◆ **WHAT THE TASK ASKS**
Would you reproduce each of the records below precisely, with the pictures left out?

───── MATERIAL FOR THIS TASK ─────

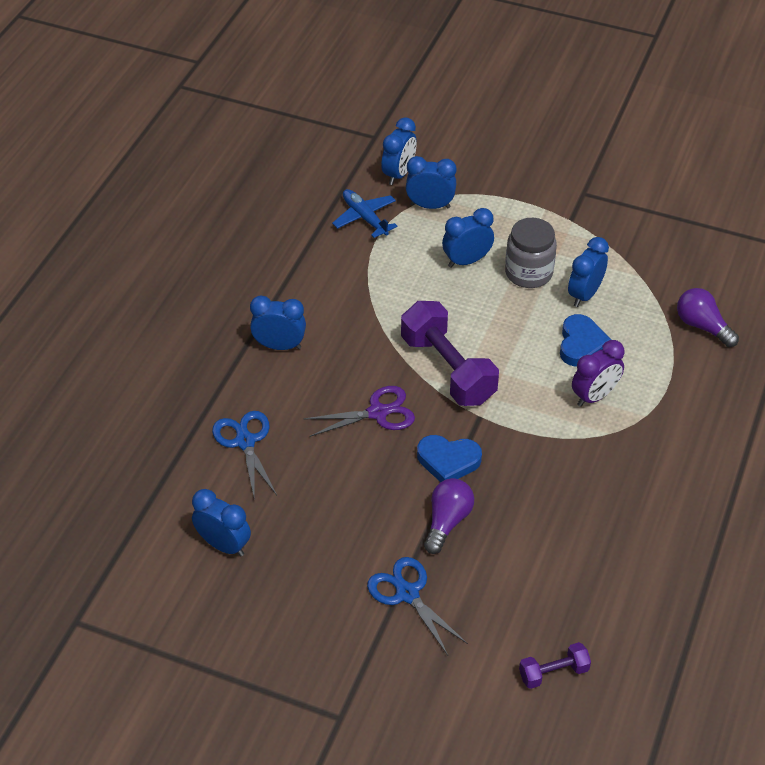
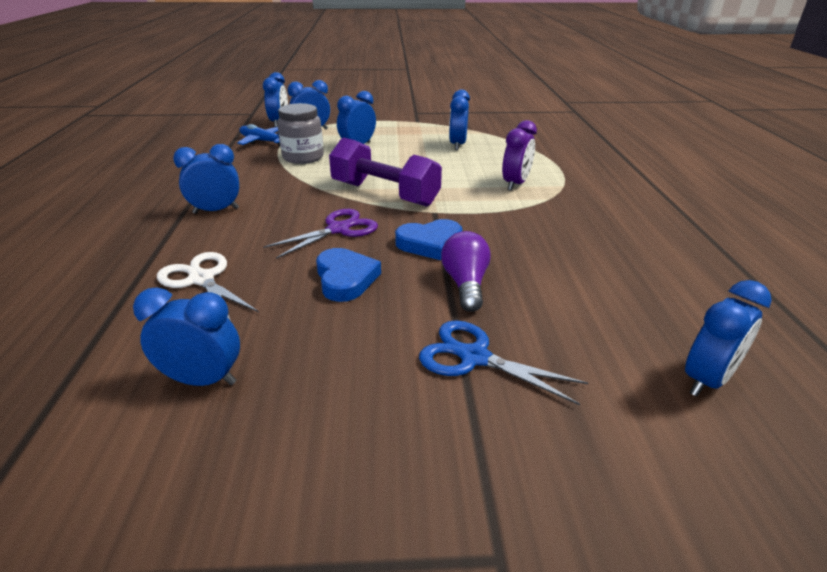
camera: 25 degrees left, 15 degrees down
(245, 442) = (201, 279): blue scissors -> white scissors
(528, 273) = (408, 143): grey jar -> grey jar (303, 157)
(553, 673) = (706, 380): purple dumbbell -> blue clock
(581, 344) = (478, 164): blue heart -> blue heart (345, 278)
(702, 326) = (551, 143): purple light bulb -> none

─────

◆ **ANSWER BELOW**
camera: 25 degrees left, 15 degrees down
(245, 442) = (201, 279): blue scissors -> white scissors
(528, 273) = (408, 143): grey jar -> grey jar (303, 157)
(553, 673) = (706, 380): purple dumbbell -> blue clock
(581, 344) = (478, 164): blue heart -> blue heart (345, 278)
(702, 326) = (551, 143): purple light bulb -> none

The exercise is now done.